* DATASET *
========================
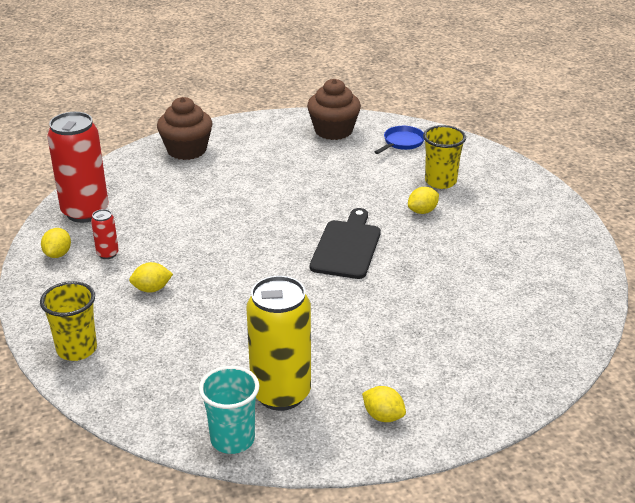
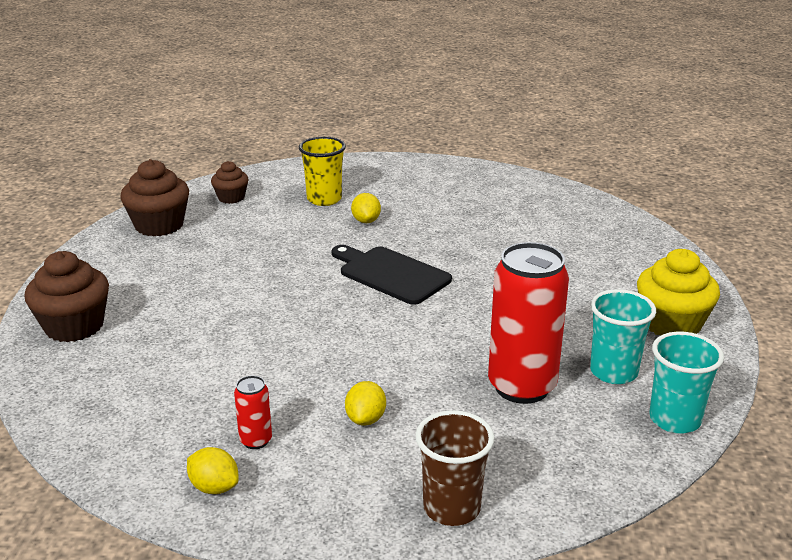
camera: 65 degrees left, 5 degrees down
(77, 349) = (451, 508): yellow cup -> brown cup
(85, 212) = (130, 441): red can -> red can (522, 386)
(281, 394) = (613, 372): yellow can -> turquoise cup
(383, 416) = (671, 324): yellow lemon -> yellow cupcake
(402, 142) = (231, 198): blue pan -> brown cupcake

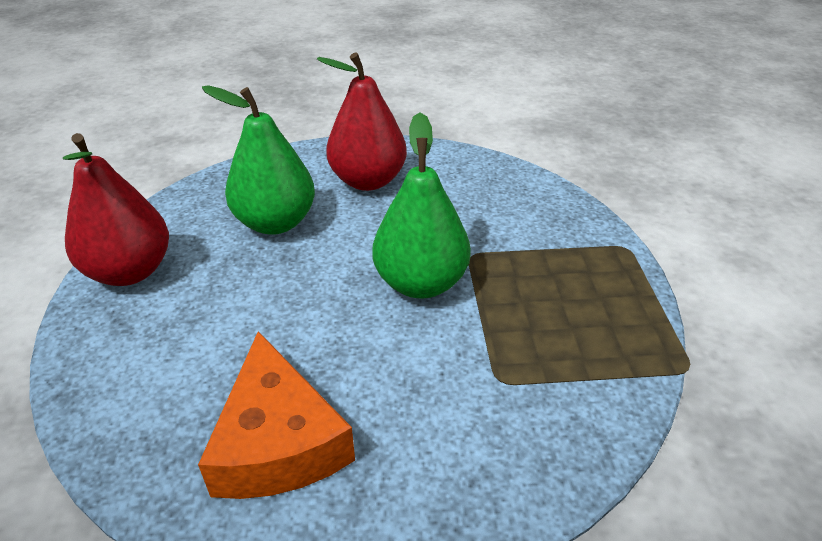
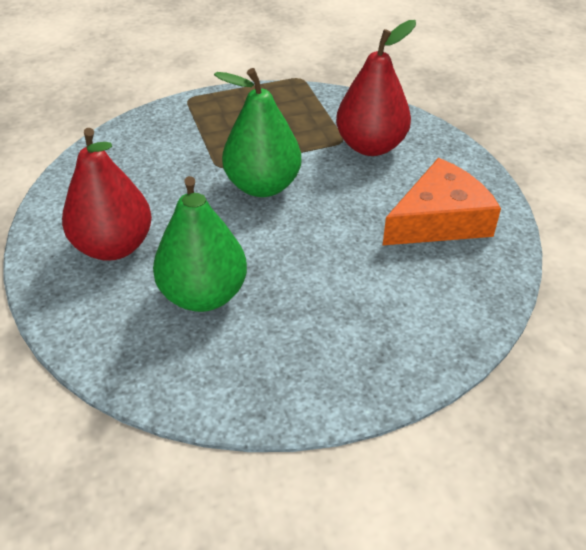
camera: 105 degrees left, 5 degrees up
(130, 271) = (315, 380): red pear -> red pear (370, 146)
========================
* REQUIRED WORK *
Where a line above holds the string "brown", show that line.

* SOLUTION FOR THIS PROBLEM *
(77, 349) = (451, 508): yellow cup -> brown cup
(402, 142) = (231, 198): blue pan -> brown cupcake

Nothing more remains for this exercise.